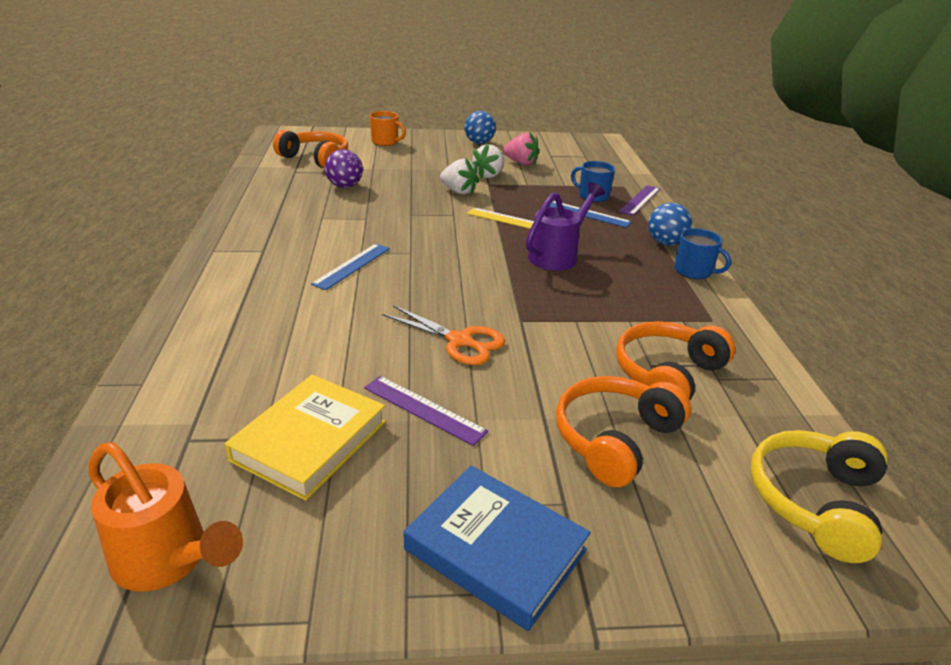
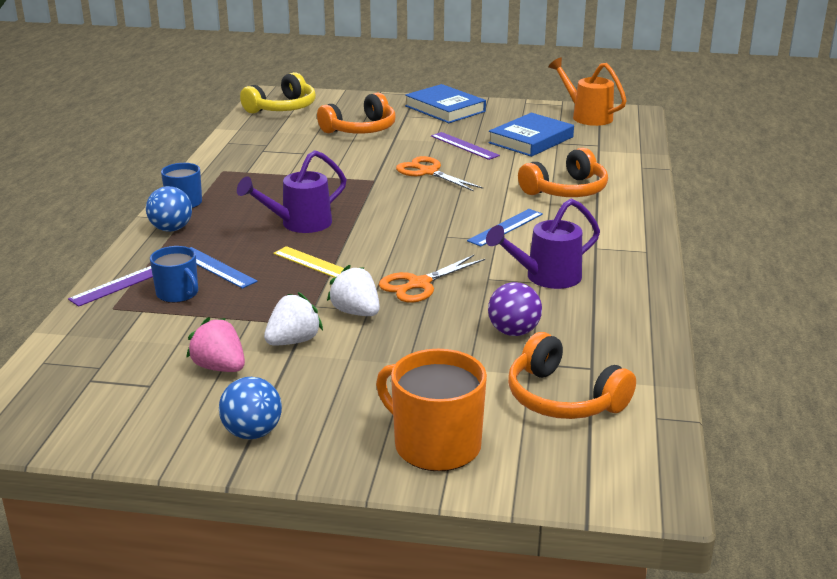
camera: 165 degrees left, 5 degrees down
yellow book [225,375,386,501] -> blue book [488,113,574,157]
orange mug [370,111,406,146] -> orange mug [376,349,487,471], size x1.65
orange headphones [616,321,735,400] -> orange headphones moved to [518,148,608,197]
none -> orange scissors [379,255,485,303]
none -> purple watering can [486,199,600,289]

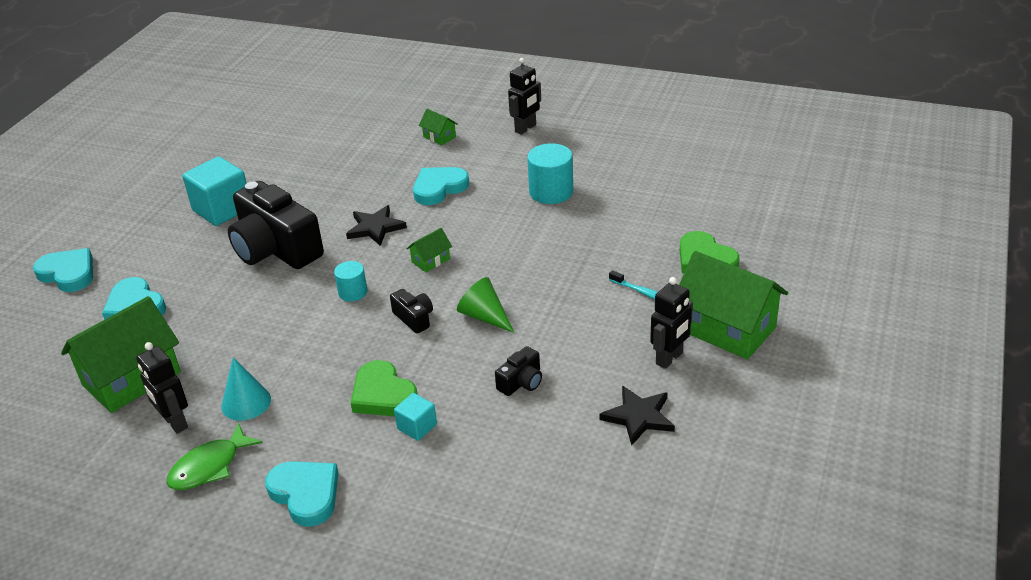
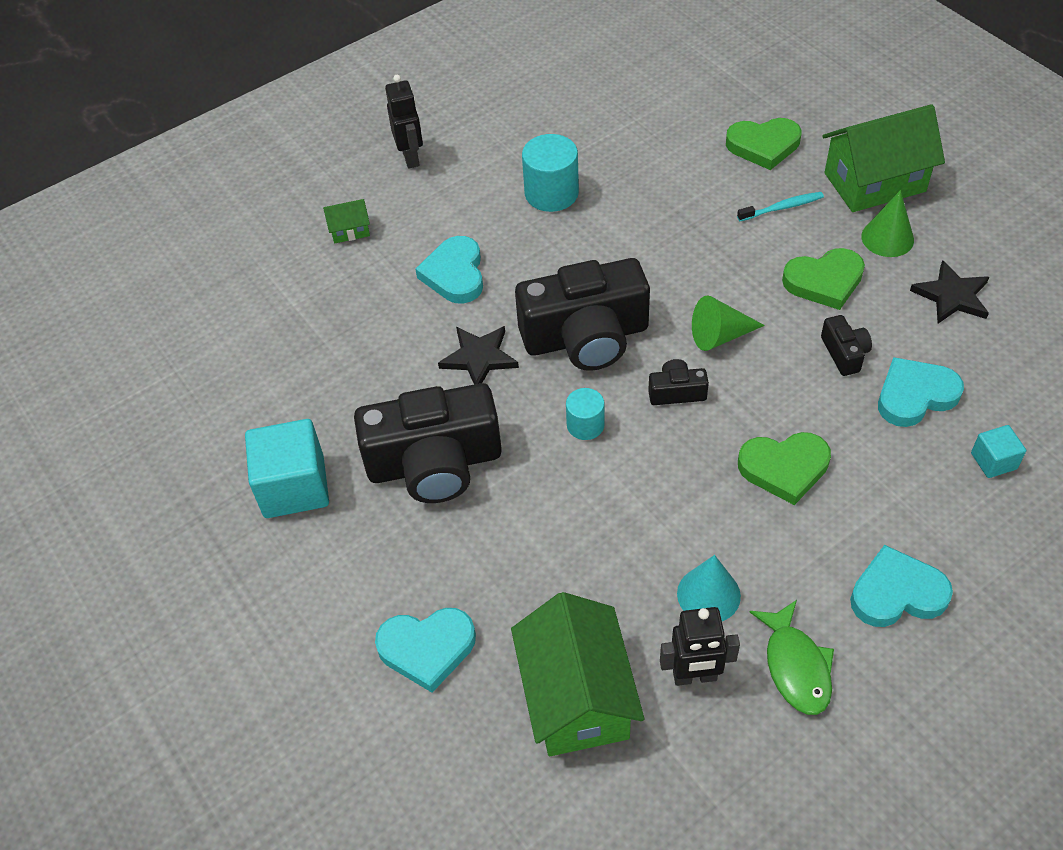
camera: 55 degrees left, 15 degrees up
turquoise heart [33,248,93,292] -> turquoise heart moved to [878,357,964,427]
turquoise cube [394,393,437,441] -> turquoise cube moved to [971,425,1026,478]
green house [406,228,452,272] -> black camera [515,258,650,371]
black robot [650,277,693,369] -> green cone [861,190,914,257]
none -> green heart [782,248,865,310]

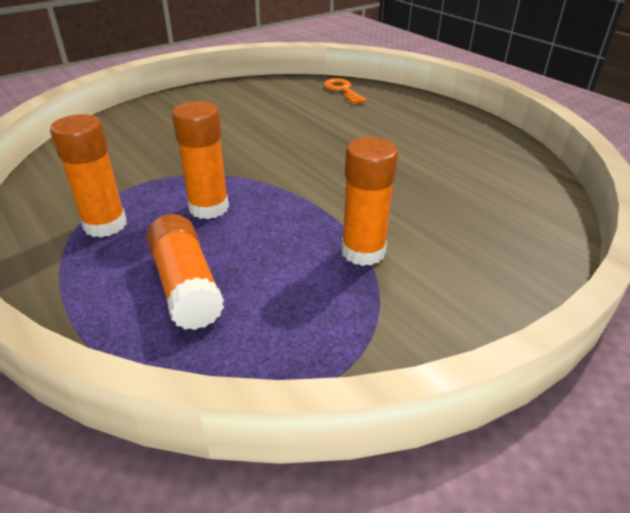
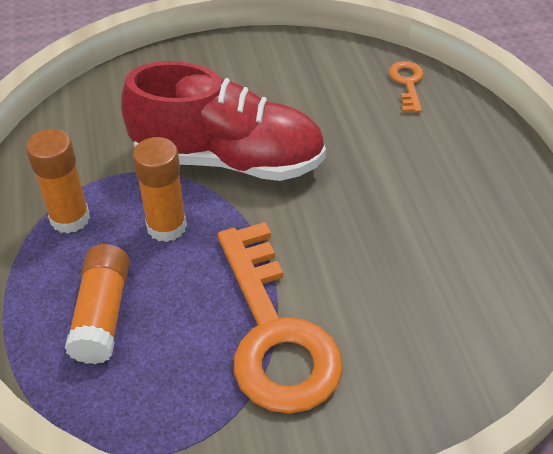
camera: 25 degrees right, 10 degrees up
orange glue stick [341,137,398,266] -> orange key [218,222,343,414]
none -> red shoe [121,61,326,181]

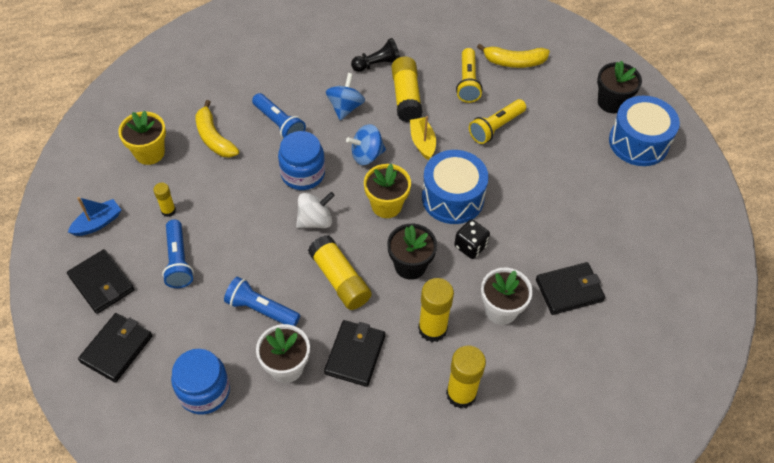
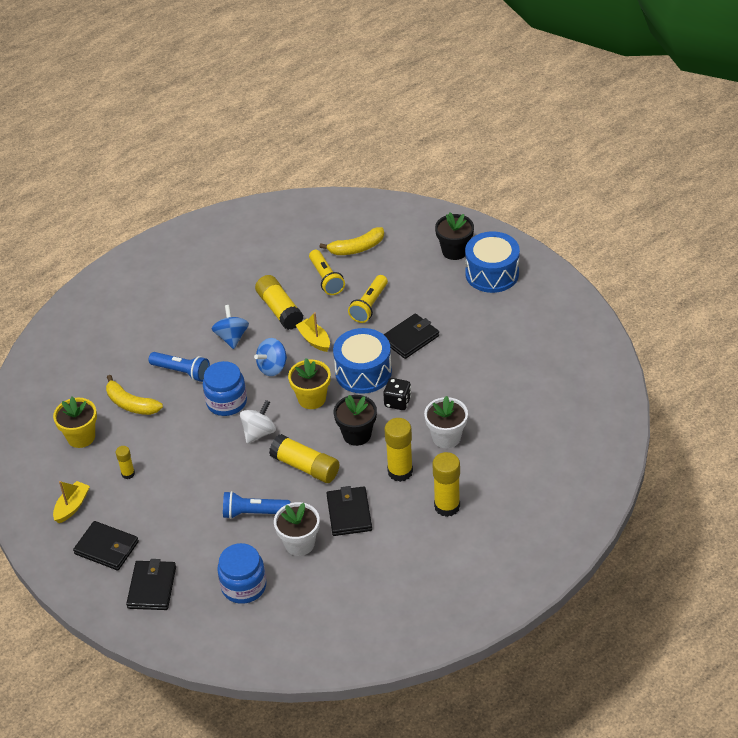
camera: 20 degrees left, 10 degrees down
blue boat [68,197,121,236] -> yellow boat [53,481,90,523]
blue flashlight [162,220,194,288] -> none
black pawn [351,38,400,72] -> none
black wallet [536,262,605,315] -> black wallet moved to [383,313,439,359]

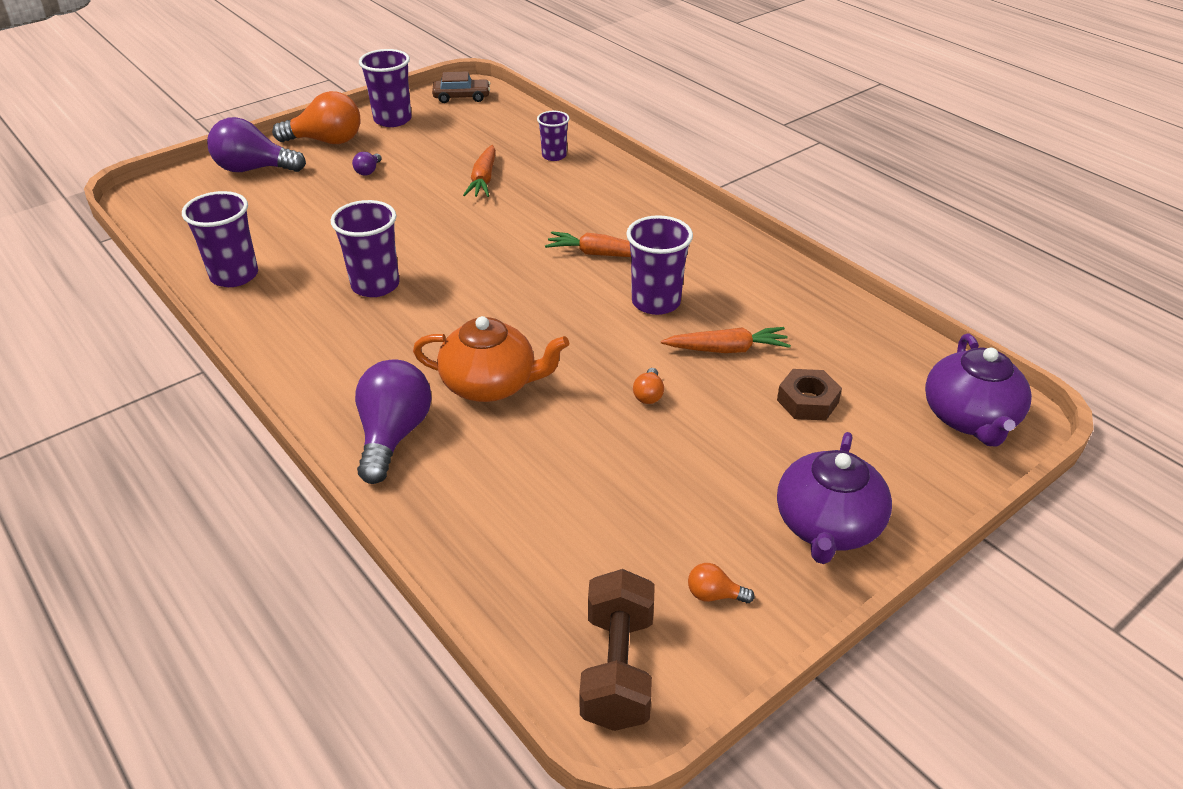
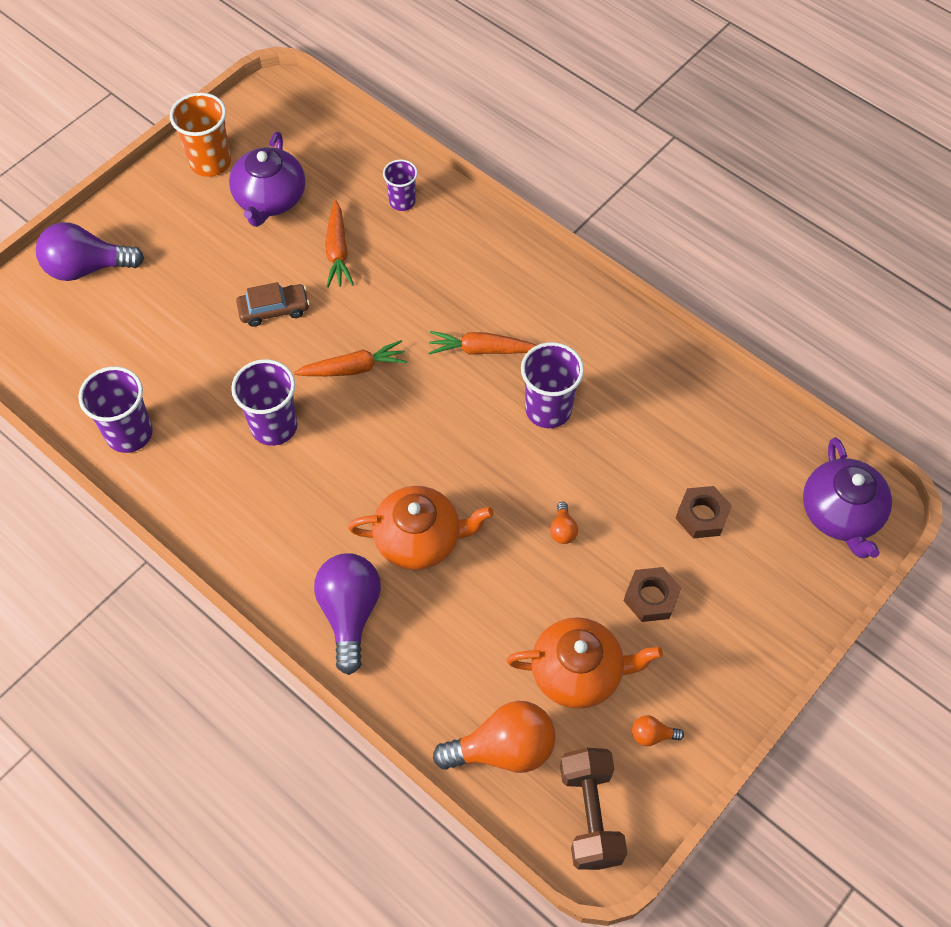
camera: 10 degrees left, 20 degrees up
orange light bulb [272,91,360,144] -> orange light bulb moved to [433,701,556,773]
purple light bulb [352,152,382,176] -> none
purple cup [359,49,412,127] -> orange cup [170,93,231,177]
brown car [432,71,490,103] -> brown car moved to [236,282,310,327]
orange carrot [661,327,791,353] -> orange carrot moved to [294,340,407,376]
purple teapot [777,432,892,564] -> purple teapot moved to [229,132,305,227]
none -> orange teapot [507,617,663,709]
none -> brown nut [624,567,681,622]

WORK INSTRUCTIONS >>
Copy exactly, and only, the lines from the one containing "orange light bulb [272,91,360,144]" through the last line of the listing.

TASK OUTPUT >>
orange light bulb [272,91,360,144] -> orange light bulb moved to [433,701,556,773]
purple light bulb [352,152,382,176] -> none
purple cup [359,49,412,127] -> orange cup [170,93,231,177]
brown car [432,71,490,103] -> brown car moved to [236,282,310,327]
orange carrot [661,327,791,353] -> orange carrot moved to [294,340,407,376]
purple teapot [777,432,892,564] -> purple teapot moved to [229,132,305,227]
none -> orange teapot [507,617,663,709]
none -> brown nut [624,567,681,622]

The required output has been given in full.